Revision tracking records

● ● ● ● ●

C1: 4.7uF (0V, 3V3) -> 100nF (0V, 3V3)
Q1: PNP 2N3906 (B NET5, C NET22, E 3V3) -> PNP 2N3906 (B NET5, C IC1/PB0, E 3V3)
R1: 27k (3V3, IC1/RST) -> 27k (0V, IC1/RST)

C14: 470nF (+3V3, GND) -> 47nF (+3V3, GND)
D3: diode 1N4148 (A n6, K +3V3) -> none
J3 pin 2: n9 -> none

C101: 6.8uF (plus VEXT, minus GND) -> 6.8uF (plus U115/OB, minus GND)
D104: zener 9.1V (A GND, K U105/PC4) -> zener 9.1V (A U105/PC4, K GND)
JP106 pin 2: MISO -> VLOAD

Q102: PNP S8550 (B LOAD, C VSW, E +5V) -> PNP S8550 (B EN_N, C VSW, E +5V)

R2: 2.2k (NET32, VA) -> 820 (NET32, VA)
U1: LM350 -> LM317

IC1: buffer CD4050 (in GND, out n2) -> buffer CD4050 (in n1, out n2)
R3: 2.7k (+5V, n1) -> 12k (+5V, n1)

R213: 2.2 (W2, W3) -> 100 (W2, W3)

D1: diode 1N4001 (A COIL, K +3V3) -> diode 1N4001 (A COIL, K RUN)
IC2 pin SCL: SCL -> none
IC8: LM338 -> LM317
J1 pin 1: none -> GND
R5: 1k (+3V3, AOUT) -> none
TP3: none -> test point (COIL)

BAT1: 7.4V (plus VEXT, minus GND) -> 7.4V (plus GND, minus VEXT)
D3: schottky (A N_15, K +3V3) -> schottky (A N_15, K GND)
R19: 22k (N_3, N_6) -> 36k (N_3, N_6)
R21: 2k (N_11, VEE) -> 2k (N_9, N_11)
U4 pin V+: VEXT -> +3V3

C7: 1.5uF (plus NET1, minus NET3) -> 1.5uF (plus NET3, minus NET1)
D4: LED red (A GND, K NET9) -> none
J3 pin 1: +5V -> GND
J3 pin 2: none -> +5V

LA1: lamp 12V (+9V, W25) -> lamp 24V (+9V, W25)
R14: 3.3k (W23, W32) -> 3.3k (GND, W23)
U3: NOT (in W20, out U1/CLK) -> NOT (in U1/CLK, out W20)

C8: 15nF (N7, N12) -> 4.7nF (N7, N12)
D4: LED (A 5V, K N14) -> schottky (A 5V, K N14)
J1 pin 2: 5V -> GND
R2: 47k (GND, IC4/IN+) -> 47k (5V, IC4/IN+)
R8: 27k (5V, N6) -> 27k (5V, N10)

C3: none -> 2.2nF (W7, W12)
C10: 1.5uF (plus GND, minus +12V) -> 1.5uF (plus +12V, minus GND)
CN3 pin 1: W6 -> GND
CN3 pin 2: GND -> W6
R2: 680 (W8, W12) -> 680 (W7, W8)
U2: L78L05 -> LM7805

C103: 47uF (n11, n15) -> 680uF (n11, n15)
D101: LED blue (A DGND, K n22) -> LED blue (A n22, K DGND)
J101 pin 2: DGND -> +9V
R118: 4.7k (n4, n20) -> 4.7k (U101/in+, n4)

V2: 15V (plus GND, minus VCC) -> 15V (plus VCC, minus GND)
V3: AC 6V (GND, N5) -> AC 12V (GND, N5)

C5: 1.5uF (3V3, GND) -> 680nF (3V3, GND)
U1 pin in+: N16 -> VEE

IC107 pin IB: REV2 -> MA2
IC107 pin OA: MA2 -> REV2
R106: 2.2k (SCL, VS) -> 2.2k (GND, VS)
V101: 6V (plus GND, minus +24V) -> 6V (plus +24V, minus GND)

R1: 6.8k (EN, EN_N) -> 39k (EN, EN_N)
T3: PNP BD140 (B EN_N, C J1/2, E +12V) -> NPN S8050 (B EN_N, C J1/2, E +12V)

● ● ● ● ●

- WHAT NEEDS TO BE DONE: Retype exactly the lines above, from the one with "IC1: buffer CD4050" through the one with "R2: 47k (GND, IC4/IN+) -> 47k (5V, IC4/IN+)", inclusive.

- EXERCISE RESPONSE:
IC1: buffer CD4050 (in GND, out n2) -> buffer CD4050 (in n1, out n2)
R3: 2.7k (+5V, n1) -> 12k (+5V, n1)

R213: 2.2 (W2, W3) -> 100 (W2, W3)

D1: diode 1N4001 (A COIL, K +3V3) -> diode 1N4001 (A COIL, K RUN)
IC2 pin SCL: SCL -> none
IC8: LM338 -> LM317
J1 pin 1: none -> GND
R5: 1k (+3V3, AOUT) -> none
TP3: none -> test point (COIL)

BAT1: 7.4V (plus VEXT, minus GND) -> 7.4V (plus GND, minus VEXT)
D3: schottky (A N_15, K +3V3) -> schottky (A N_15, K GND)
R19: 22k (N_3, N_6) -> 36k (N_3, N_6)
R21: 2k (N_11, VEE) -> 2k (N_9, N_11)
U4 pin V+: VEXT -> +3V3

C7: 1.5uF (plus NET1, minus NET3) -> 1.5uF (plus NET3, minus NET1)
D4: LED red (A GND, K NET9) -> none
J3 pin 1: +5V -> GND
J3 pin 2: none -> +5V

LA1: lamp 12V (+9V, W25) -> lamp 24V (+9V, W25)
R14: 3.3k (W23, W32) -> 3.3k (GND, W23)
U3: NOT (in W20, out U1/CLK) -> NOT (in U1/CLK, out W20)

C8: 15nF (N7, N12) -> 4.7nF (N7, N12)
D4: LED (A 5V, K N14) -> schottky (A 5V, K N14)
J1 pin 2: 5V -> GND
R2: 47k (GND, IC4/IN+) -> 47k (5V, IC4/IN+)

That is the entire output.